→ **Required work**: Please transcribe the data that follows without the pictures, keeping every word the same.

→ **Exercise input**:
● ● ● ● ●

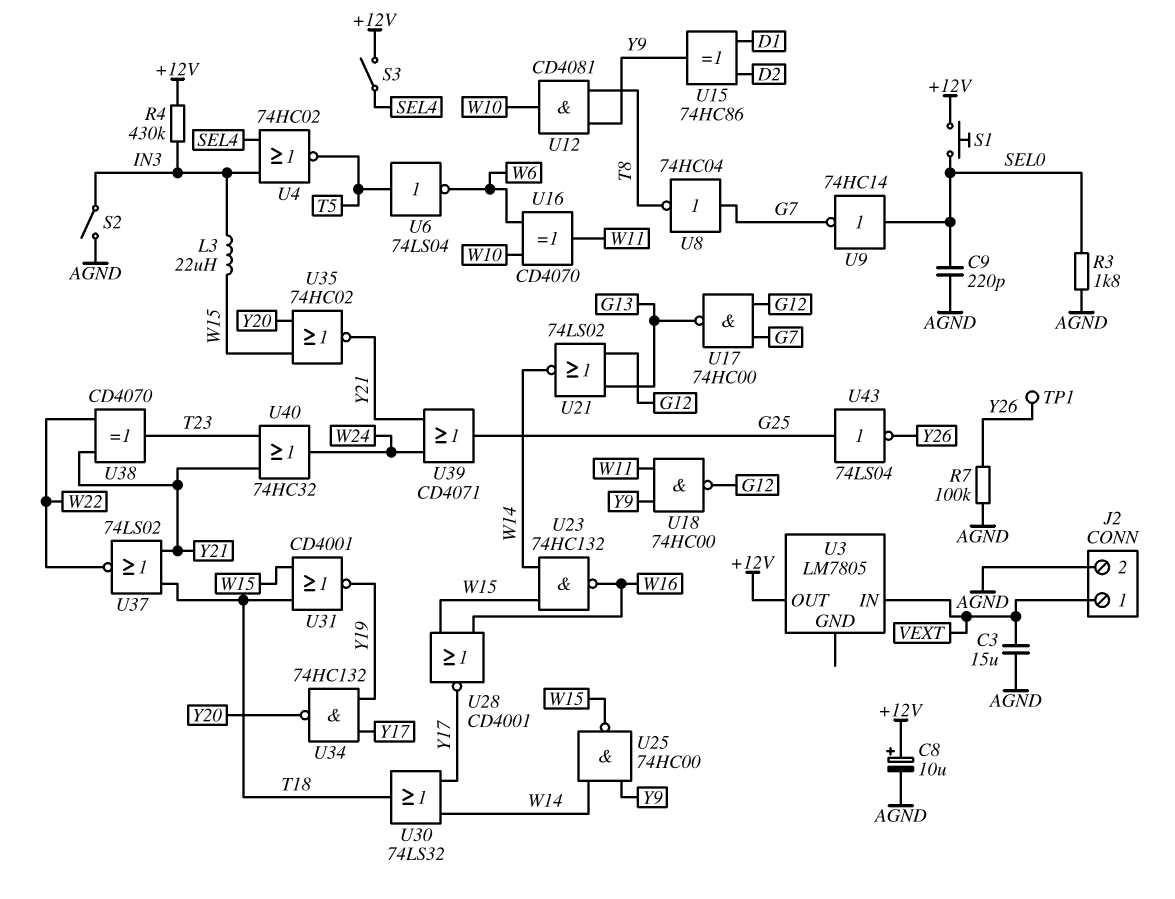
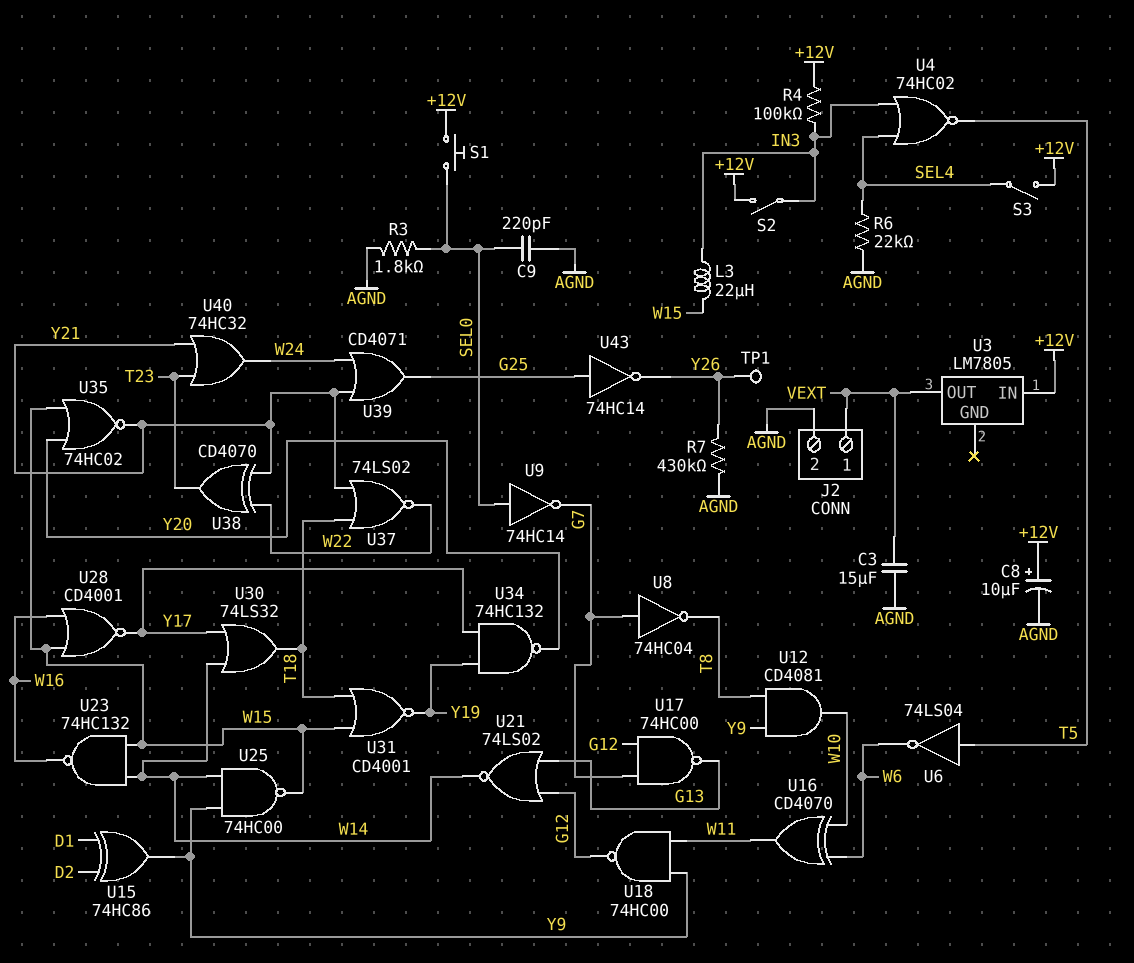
R4: 430k (+12V, IN3) -> 100k (+12V, IN3)
R6: none -> 22k (AGND, SEL4)
R7: 100k (AGND, Y26) -> 430k (AGND, Y26)
S2: switch (AGND, IN3) -> switch (+12V, IN3)
U3 pin IN: VEXT -> +12V
U3 pin OUT: +12V -> VEXT
U43: NOT 74LS04 (in G25, out Y26) -> NOT 74HC14 (in G25, out Y26)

● ● ● ● ●

→ **Result**:
R4: 430k (+12V, IN3) -> 100k (+12V, IN3)
R6: none -> 22k (AGND, SEL4)
R7: 100k (AGND, Y26) -> 430k (AGND, Y26)
S2: switch (AGND, IN3) -> switch (+12V, IN3)
U3 pin IN: VEXT -> +12V
U3 pin OUT: +12V -> VEXT
U43: NOT 74LS04 (in G25, out Y26) -> NOT 74HC14 (in G25, out Y26)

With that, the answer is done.